■ EXTRACTED DATA ■
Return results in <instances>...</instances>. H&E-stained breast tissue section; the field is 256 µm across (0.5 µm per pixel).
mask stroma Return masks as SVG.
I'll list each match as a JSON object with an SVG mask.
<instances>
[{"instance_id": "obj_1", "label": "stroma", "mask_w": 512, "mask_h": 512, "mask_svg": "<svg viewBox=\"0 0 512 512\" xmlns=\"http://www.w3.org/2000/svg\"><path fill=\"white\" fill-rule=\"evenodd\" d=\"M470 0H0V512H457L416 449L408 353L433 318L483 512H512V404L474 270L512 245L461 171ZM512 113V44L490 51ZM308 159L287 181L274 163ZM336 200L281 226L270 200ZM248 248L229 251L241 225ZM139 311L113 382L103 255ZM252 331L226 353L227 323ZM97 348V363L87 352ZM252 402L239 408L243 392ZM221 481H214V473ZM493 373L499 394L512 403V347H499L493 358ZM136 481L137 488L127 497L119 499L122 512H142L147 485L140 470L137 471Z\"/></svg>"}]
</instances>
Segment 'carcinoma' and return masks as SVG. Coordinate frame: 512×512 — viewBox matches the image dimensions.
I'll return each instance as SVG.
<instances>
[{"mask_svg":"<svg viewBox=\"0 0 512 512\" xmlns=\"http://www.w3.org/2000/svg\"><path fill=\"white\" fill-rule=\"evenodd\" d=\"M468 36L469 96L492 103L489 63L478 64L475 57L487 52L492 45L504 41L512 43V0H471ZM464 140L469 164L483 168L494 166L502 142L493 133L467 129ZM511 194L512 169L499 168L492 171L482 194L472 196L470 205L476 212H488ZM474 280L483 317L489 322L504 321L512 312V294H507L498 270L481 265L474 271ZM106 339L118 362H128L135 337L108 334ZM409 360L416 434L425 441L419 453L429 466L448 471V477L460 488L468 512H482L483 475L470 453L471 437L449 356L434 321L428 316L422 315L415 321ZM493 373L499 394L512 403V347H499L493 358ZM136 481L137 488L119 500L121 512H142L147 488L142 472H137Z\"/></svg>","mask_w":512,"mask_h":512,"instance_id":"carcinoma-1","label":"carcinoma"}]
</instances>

■ DIRECTIVE ■
Write out the records shown above, exactly as they appear.

■ ANSWER TO THE TASK ■
Return results in <instances>...</instances>. H&E-stained breast tissue section; the field is 256 µm across (0.5 µm per pixel).
mask stroma Return masks as SVG.
I'll list each match as a JSON object with an SVG mask.
<instances>
[{"instance_id": "obj_1", "label": "stroma", "mask_w": 512, "mask_h": 512, "mask_svg": "<svg viewBox=\"0 0 512 512\" xmlns=\"http://www.w3.org/2000/svg\"><path fill=\"white\" fill-rule=\"evenodd\" d=\"M470 0H0V512H457L416 449L408 353L433 318L483 512H512V404L474 270L512 245L461 171ZM512 113V44L490 51ZM308 159L287 181L274 163ZM336 200L281 226L270 200ZM248 248L229 251L241 225ZM139 311L113 382L103 255ZM252 331L226 353L227 323ZM97 348V363L87 352ZM252 402L239 408L243 392ZM221 481H214V473ZM493 373L499 394L512 403V347H499L493 358ZM136 481L137 488L127 497L119 499L122 512H142L147 485L140 470L137 471Z\"/></svg>"}]
</instances>
Segment 'carcinoma' and return masks as SVG. Coordinate frame: 512×512 — viewBox matches the image dimensions.
I'll return each instance as SVG.
<instances>
[{"mask_svg":"<svg viewBox=\"0 0 512 512\" xmlns=\"http://www.w3.org/2000/svg\"><path fill=\"white\" fill-rule=\"evenodd\" d=\"M468 36L469 96L492 103L489 63L478 64L475 57L487 52L492 45L504 41L512 43V0H471ZM464 140L469 164L483 168L494 166L502 142L493 133L467 129ZM511 194L512 169L499 168L492 171L482 194L472 196L470 205L476 212H488ZM474 280L483 317L489 322L504 321L512 312V294H507L498 270L481 265L474 271ZM106 339L118 362H128L135 337L108 334ZM409 360L416 434L425 441L419 453L429 466L448 471V477L460 488L468 512H482L483 475L470 453L471 437L449 356L434 321L428 316L422 315L415 321ZM493 373L499 394L512 403V347H499L493 358ZM136 481L137 488L119 500L121 512H142L147 488L142 472H137Z\"/></svg>","mask_w":512,"mask_h":512,"instance_id":"carcinoma-1","label":"carcinoma"}]
</instances>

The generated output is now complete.